— Problem —
Extract, without alteration, each line from the start of the listing to the line bearing "yellow donut: 1 -> 2".

— Excerpted records —
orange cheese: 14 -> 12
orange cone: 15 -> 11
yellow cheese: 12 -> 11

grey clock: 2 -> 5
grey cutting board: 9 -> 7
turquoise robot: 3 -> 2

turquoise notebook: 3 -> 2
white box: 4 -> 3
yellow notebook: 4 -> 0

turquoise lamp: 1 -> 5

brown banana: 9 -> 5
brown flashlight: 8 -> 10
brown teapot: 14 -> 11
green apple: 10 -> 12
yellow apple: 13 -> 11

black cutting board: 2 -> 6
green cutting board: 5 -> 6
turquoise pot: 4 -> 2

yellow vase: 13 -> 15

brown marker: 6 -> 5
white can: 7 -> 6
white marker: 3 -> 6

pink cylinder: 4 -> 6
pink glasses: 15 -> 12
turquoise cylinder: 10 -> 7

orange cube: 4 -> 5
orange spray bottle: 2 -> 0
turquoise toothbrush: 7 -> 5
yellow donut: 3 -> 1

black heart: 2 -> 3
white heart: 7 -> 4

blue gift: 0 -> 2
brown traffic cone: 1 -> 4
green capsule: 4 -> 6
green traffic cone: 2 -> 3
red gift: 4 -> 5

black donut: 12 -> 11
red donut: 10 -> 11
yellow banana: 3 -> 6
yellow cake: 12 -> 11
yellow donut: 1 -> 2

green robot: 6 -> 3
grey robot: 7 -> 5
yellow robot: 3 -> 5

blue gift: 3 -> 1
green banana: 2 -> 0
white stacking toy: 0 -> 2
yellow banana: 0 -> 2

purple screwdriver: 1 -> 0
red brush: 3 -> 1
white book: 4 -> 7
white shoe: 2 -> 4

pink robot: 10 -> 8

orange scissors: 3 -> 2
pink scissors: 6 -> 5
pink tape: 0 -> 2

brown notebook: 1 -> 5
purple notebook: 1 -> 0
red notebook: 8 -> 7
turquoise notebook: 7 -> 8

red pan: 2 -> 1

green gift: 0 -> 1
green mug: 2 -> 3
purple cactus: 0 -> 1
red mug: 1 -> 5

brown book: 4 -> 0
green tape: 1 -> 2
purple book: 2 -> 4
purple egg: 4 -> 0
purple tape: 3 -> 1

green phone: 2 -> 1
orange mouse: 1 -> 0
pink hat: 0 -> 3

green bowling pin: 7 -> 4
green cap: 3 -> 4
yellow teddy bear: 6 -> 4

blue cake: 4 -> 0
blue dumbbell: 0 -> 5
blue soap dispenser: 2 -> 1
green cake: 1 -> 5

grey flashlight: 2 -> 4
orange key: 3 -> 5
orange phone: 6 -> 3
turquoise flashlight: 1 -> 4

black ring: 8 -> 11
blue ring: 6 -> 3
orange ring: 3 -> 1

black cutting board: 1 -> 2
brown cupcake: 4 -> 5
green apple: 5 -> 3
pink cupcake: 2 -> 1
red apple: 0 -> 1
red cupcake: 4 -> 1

— Reply to the exercise —
orange cheese: 14 -> 12
orange cone: 15 -> 11
yellow cheese: 12 -> 11

grey clock: 2 -> 5
grey cutting board: 9 -> 7
turquoise robot: 3 -> 2

turquoise notebook: 3 -> 2
white box: 4 -> 3
yellow notebook: 4 -> 0

turquoise lamp: 1 -> 5

brown banana: 9 -> 5
brown flashlight: 8 -> 10
brown teapot: 14 -> 11
green apple: 10 -> 12
yellow apple: 13 -> 11

black cutting board: 2 -> 6
green cutting board: 5 -> 6
turquoise pot: 4 -> 2

yellow vase: 13 -> 15

brown marker: 6 -> 5
white can: 7 -> 6
white marker: 3 -> 6

pink cylinder: 4 -> 6
pink glasses: 15 -> 12
turquoise cylinder: 10 -> 7

orange cube: 4 -> 5
orange spray bottle: 2 -> 0
turquoise toothbrush: 7 -> 5
yellow donut: 3 -> 1

black heart: 2 -> 3
white heart: 7 -> 4

blue gift: 0 -> 2
brown traffic cone: 1 -> 4
green capsule: 4 -> 6
green traffic cone: 2 -> 3
red gift: 4 -> 5

black donut: 12 -> 11
red donut: 10 -> 11
yellow banana: 3 -> 6
yellow cake: 12 -> 11
yellow donut: 1 -> 2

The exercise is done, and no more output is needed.